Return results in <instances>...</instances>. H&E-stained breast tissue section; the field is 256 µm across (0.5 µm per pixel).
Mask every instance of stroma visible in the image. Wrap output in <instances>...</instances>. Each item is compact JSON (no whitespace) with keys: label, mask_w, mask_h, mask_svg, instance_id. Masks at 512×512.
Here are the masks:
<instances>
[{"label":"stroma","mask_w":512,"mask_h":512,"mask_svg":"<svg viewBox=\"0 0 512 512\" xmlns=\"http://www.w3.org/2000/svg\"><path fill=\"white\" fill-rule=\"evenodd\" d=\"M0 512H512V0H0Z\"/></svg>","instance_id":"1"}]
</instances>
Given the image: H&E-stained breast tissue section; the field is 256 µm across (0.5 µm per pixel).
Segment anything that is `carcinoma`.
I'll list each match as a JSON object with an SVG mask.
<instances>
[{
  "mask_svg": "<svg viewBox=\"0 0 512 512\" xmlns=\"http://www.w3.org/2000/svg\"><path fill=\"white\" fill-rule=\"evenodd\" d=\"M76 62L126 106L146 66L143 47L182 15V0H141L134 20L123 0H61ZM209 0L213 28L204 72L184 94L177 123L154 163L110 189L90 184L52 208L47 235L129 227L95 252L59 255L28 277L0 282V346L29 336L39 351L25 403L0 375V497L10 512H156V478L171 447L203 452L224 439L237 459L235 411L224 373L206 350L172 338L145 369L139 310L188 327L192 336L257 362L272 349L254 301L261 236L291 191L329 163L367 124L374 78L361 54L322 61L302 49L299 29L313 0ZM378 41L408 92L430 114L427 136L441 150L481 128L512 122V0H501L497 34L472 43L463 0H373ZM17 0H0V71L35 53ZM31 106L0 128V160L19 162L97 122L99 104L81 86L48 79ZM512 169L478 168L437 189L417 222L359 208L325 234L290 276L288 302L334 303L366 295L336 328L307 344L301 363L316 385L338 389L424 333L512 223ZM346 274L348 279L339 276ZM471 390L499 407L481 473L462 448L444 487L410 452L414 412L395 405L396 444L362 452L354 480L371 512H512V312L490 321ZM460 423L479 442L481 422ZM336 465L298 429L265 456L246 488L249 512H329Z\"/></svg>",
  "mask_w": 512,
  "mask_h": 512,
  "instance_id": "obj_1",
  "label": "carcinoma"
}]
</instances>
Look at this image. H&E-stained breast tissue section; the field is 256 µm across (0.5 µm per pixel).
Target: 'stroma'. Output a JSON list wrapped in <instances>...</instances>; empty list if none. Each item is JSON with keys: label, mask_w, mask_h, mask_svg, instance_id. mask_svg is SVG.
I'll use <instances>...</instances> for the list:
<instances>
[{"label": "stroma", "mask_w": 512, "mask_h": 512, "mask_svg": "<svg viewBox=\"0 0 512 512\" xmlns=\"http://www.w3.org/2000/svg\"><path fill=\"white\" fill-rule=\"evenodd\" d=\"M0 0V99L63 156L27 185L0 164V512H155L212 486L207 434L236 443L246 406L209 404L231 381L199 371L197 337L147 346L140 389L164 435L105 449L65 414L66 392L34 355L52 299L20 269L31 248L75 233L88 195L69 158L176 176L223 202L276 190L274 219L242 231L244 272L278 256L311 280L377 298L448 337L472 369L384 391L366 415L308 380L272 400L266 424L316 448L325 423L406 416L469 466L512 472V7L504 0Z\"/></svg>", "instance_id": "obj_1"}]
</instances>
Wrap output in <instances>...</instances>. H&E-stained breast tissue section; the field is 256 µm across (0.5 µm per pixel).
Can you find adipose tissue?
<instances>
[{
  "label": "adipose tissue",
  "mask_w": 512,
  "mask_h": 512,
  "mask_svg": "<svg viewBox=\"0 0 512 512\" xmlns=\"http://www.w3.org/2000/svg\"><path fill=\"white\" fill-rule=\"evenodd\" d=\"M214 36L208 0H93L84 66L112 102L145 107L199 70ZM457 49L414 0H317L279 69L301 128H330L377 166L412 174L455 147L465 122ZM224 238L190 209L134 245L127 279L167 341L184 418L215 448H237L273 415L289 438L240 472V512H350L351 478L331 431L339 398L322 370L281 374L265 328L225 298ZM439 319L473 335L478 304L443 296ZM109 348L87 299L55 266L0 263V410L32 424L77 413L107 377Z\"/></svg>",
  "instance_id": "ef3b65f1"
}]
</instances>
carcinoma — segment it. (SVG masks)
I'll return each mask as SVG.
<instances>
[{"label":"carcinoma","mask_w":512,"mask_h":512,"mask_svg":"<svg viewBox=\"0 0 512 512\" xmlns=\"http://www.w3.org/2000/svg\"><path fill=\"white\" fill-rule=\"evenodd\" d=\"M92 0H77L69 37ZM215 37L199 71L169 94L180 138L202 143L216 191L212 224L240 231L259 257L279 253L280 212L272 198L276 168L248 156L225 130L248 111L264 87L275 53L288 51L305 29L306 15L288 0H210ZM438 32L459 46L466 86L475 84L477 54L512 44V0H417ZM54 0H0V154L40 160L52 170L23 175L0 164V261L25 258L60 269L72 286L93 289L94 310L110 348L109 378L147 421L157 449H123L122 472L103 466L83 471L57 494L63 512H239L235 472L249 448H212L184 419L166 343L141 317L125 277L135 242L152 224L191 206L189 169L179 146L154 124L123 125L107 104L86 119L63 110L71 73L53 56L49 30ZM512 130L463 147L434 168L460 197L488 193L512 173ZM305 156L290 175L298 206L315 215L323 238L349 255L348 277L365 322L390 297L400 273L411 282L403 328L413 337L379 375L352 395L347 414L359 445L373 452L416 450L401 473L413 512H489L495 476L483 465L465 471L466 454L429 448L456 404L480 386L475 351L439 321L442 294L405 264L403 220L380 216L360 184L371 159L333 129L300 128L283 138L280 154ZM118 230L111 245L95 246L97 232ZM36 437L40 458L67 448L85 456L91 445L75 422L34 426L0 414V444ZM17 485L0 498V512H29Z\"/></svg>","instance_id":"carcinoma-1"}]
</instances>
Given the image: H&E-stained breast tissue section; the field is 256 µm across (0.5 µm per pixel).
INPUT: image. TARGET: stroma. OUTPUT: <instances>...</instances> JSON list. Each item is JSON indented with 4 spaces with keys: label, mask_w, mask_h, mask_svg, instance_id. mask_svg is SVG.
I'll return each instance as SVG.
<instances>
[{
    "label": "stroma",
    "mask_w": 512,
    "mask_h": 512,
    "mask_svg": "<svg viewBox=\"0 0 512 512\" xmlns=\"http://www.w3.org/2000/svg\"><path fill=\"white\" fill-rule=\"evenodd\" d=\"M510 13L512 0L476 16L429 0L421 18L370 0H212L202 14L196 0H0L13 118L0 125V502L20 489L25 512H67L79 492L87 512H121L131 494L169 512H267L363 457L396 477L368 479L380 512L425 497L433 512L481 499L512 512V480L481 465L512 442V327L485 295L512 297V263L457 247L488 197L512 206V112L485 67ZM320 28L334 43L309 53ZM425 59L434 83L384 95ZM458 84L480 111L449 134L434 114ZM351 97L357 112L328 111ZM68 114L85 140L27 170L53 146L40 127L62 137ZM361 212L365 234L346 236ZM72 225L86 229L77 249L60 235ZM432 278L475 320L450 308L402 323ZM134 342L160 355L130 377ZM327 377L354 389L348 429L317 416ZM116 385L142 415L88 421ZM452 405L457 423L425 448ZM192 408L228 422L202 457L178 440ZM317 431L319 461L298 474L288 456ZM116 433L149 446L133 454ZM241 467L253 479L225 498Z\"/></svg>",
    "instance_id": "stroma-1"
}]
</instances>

-*-*-

WHAT THE EXERCISE ASKS:
Whenever "stained" turns up in a line, pick that line out.

RESULT OF THE TASK:
Return results in <instances>...</instances>. H&E-stained breast tissue section; the field is 256 µm across (0.5 µm per pixel).
Given the image: H&E-stained breast tissue section; the field is 256 µm across (0.5 µm per pixel).
Look at this image. H&E-stained breast tissue section; the field is 256 µm across (0.5 µm per pixel).
Wrap output in <instances>...</instances>. H&E-stained breast tissue section; the field is 256 µm across (0.5 µm per pixel).
Given the image: H&E-stained breast tissue section; the field is 256 µm across (0.5 µm per pixel).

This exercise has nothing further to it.